### To be done
Please say how many lines of the listing hold "vessel", with no other words in the answer.

===== Supplied records =====

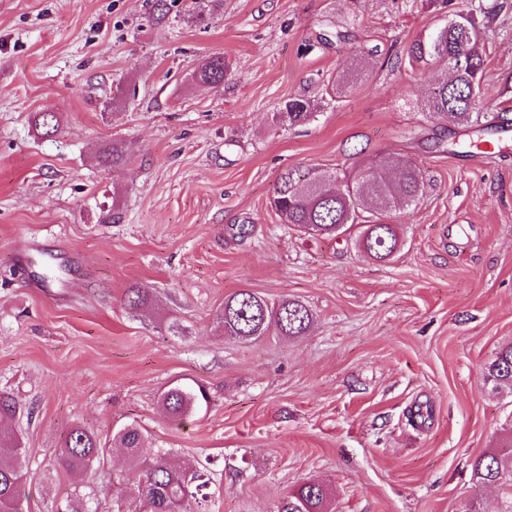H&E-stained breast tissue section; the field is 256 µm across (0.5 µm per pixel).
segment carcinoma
<instances>
[{"label":"carcinoma","instance_id":"carcinoma-1","mask_svg":"<svg viewBox=\"0 0 512 512\" xmlns=\"http://www.w3.org/2000/svg\"><path fill=\"white\" fill-rule=\"evenodd\" d=\"M409 59L423 66L444 64L445 74L436 80L424 101V109L443 126H482L484 115L477 107L482 95L484 56L482 36L470 12L459 11L435 29L427 41H415ZM228 65L213 56L198 68L195 80L212 86L224 83ZM307 101L295 98L276 112L273 121L290 127L310 120ZM127 159L126 149L114 144L103 150L105 165ZM423 176L420 168L400 160H384L358 168L350 175L336 171L285 170L271 199V207L282 221L306 234L335 238L354 226L360 227L358 246L374 258L386 259L401 245L396 225L387 223L393 212L413 206L420 197ZM147 288L133 284L127 289L131 310L146 304ZM313 321L312 311L299 300L283 299L270 304L258 294L242 289L224 299L217 317L222 334L249 340L275 332L279 336H301ZM487 380L512 387V344L503 346L488 365ZM209 396L200 385L174 384L158 398V406L173 421H182L208 408ZM20 414L15 399L0 392V512H23L29 477L26 450L18 436L4 431ZM126 450L130 468L122 480L130 485L131 502L123 512H205L192 509L197 499L207 500L205 474L187 476L171 462L172 450L144 447L143 428L130 423L103 441L81 426H73L58 449L56 464L70 472H91L104 462L109 445ZM472 479L481 486H494L500 493V512H512V429L506 432L504 448L477 456ZM277 512H328V493L319 482L300 484L277 506Z\"/></svg>","mask_w":512,"mask_h":512}]
</instances>
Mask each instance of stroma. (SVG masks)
Segmentation results:
<instances>
[{
  "mask_svg": "<svg viewBox=\"0 0 512 512\" xmlns=\"http://www.w3.org/2000/svg\"><path fill=\"white\" fill-rule=\"evenodd\" d=\"M166 2L159 22L157 0H0V391L24 411V512L93 491L115 512L122 449L84 476L55 458L74 425L105 440L131 422L208 463L207 512H275L306 481L333 512H496L470 464L512 422V388L485 379L512 343V139L450 152L459 130L421 108L440 70L408 63L472 0ZM479 2L481 109L512 118V0ZM214 55L224 84L194 83ZM293 98L312 119L274 126ZM39 112L57 116L52 136ZM115 142L131 158L112 167ZM383 158L423 173L391 260L270 206L286 170ZM134 283L152 290L139 310ZM240 289L304 302L309 331L224 338L216 316ZM176 381L211 397L180 425L157 405Z\"/></svg>",
  "mask_w": 512,
  "mask_h": 512,
  "instance_id": "1",
  "label": "stroma"
}]
</instances>
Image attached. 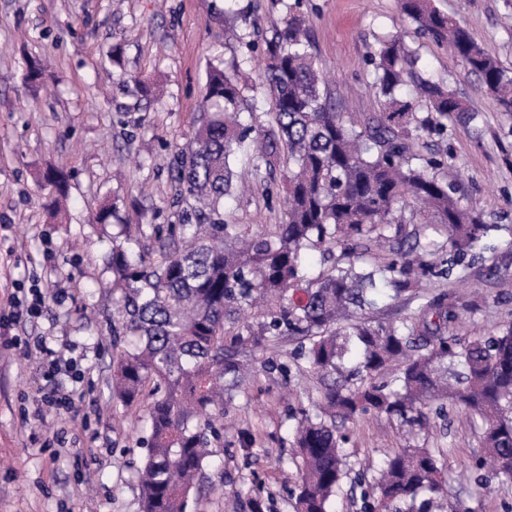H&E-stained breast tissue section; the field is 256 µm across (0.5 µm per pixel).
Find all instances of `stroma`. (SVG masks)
Here are the masks:
<instances>
[{
  "label": "stroma",
  "instance_id": "stroma-1",
  "mask_svg": "<svg viewBox=\"0 0 512 512\" xmlns=\"http://www.w3.org/2000/svg\"><path fill=\"white\" fill-rule=\"evenodd\" d=\"M461 20L512 77V0H435ZM0 0V307L14 283H39L41 314L25 342L0 341V512H141L138 470L149 436L112 395V239L150 251L158 230L179 223L177 151L195 134L209 64L238 70L256 125L273 104L263 87L266 44L288 13L302 18L308 50L323 68L338 111L364 119L380 110L368 55L378 38L403 36L427 74L449 80L474 109L450 114L444 136L420 150L447 155L440 178L462 206L497 230L445 279L420 294L446 295L460 312L452 332L490 336L512 325V112L446 46L402 15L398 0ZM251 192L226 199L224 221L239 234L283 220V193L267 173L235 161ZM62 172L60 212L50 171ZM110 207L106 223L96 221ZM77 359L81 382L60 371L53 386L71 410L39 411V340ZM296 345L244 351L254 368L224 404V426L190 512H294L299 472L292 431L321 398ZM345 475L334 512H369L366 491L392 454L440 451L448 512H512V481L483 467L478 416L450 409L428 430L369 412L337 420Z\"/></svg>",
  "mask_w": 512,
  "mask_h": 512
}]
</instances>
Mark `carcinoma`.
Here are the masks:
<instances>
[{
	"mask_svg": "<svg viewBox=\"0 0 512 512\" xmlns=\"http://www.w3.org/2000/svg\"><path fill=\"white\" fill-rule=\"evenodd\" d=\"M401 12L477 74L506 112L512 78L468 28L433 0H399ZM303 21L292 16L269 42L264 75L276 130L251 148L255 127L241 119L248 99L238 74L212 65L201 123L181 148L174 179L188 203L182 223L154 261L112 241L114 336L127 341L112 356V390L125 408L146 399L147 454L139 480L143 512H187L210 465L215 422L227 391L244 372L238 352L224 344V320L258 308L233 347H261L288 336L323 383L319 412L298 419L294 434L300 484L296 512H329L343 475L336 419L375 411L424 430L423 406L462 407L484 423L483 446L494 474L512 480V326L461 340L459 318L445 295L427 299L408 324L382 325L363 312L383 291L401 299L427 276L449 268L429 260L436 240L404 246L405 209L446 231L456 257L470 252L494 226L462 208L456 188L432 170L444 159L424 158L416 146L446 131L452 112H471L468 99L422 73L402 37L378 41L368 55L381 110L365 124L336 110L329 83L306 50ZM272 172L288 161L283 222L273 231L241 236L224 223V197L234 193L230 160ZM385 240L391 260L355 262L368 244ZM338 247V264L311 277L303 251ZM398 373L377 380L393 364ZM443 465L433 448H404L374 481L375 512H432L443 496Z\"/></svg>",
	"mask_w": 512,
	"mask_h": 512,
	"instance_id": "cac0c4a2",
	"label": "carcinoma"
}]
</instances>
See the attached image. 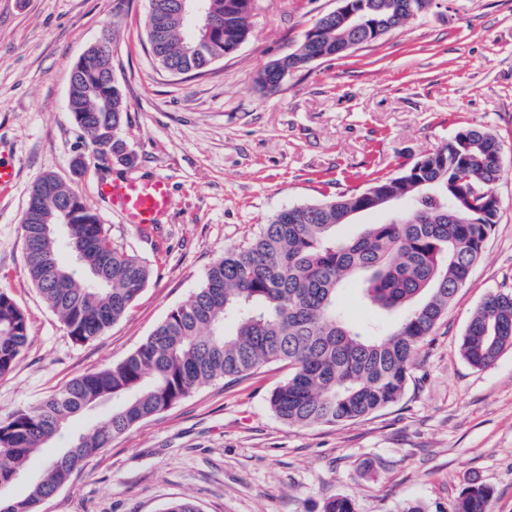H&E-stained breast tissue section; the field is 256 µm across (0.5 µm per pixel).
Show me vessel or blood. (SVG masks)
I'll use <instances>...</instances> for the list:
<instances>
[{
	"label": "vessel or blood",
	"mask_w": 512,
	"mask_h": 512,
	"mask_svg": "<svg viewBox=\"0 0 512 512\" xmlns=\"http://www.w3.org/2000/svg\"><path fill=\"white\" fill-rule=\"evenodd\" d=\"M114 211L125 223L146 228L158 222L172 206V195L166 178L139 181L115 179L99 188Z\"/></svg>",
	"instance_id": "1"
}]
</instances>
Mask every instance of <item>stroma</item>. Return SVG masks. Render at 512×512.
<instances>
[{"label": "stroma", "mask_w": 512, "mask_h": 512, "mask_svg": "<svg viewBox=\"0 0 512 512\" xmlns=\"http://www.w3.org/2000/svg\"><path fill=\"white\" fill-rule=\"evenodd\" d=\"M337 0H255L249 35L200 75L174 76L150 51L148 0H0V152L17 182L0 187V288L23 308L29 344L0 376V414L37 403L73 378L124 359L200 287L224 252L274 213L397 174L457 129L480 126L501 147L497 222L467 285L416 359L400 401L356 421L291 426L269 407L288 375L273 363L202 386L113 438L39 512H161L175 498L202 512H321L332 496L356 512H453L462 489L491 488L490 512H512V350L490 367L460 354L486 295L512 291V0H432L349 55L322 59L263 89ZM127 105L131 166L88 168L67 109L72 70L104 30ZM74 184L115 244L151 279L102 336L80 344L29 281L21 221L32 185ZM166 178L173 204L139 230L97 197L115 178Z\"/></svg>", "instance_id": "35a3bbf8"}]
</instances>
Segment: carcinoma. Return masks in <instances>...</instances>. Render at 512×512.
<instances>
[{"label":"carcinoma","instance_id":"cac0c4a2","mask_svg":"<svg viewBox=\"0 0 512 512\" xmlns=\"http://www.w3.org/2000/svg\"><path fill=\"white\" fill-rule=\"evenodd\" d=\"M149 46L164 69L202 73L248 36L253 0H208L198 30L217 31L204 54L189 55L190 31L177 0H149ZM360 9L355 33L335 24L303 38L291 54L259 73L267 87L278 75L350 51L347 39L402 25L409 11L430 0H351ZM112 35L88 51L71 75L68 111L92 147L98 165L107 156L133 165L122 137L126 103L114 83ZM501 173L500 145L484 128L465 127L442 147L394 176L370 180L327 198L273 214L245 246L224 253L201 286L123 360L79 376L33 406L0 415V487L25 472L30 455L66 434L77 416L91 417L69 438L22 499L0 512H38L40 503L67 483L112 438L215 380L242 378L272 362L291 366L269 405L283 422L318 426L364 419L403 395L420 348L467 283L496 224L493 186ZM399 197L407 208L369 224L356 237L336 227L349 214L383 211ZM27 274L77 343L94 340L119 321L141 294L151 268L114 244L99 214L67 182L45 174L32 186L22 217ZM363 280L374 308L398 312L391 330L346 320L339 293ZM29 342L24 311L0 289V376ZM512 349V292H494L474 310L461 339V356L474 368L491 366ZM491 490L471 483L454 512H489ZM322 512H355L344 497H330Z\"/></svg>","mask_w":512,"mask_h":512}]
</instances>
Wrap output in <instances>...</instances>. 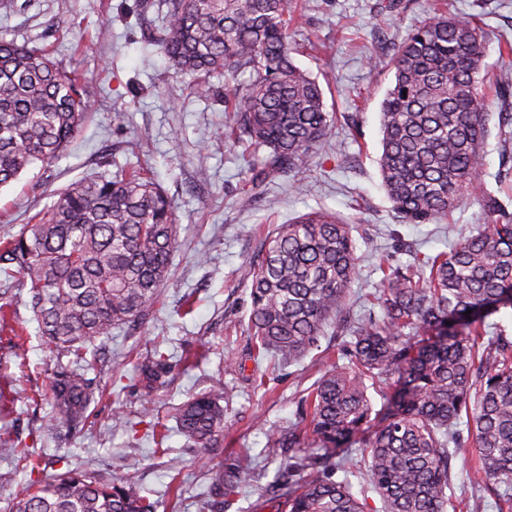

=====

### Answer for the task
2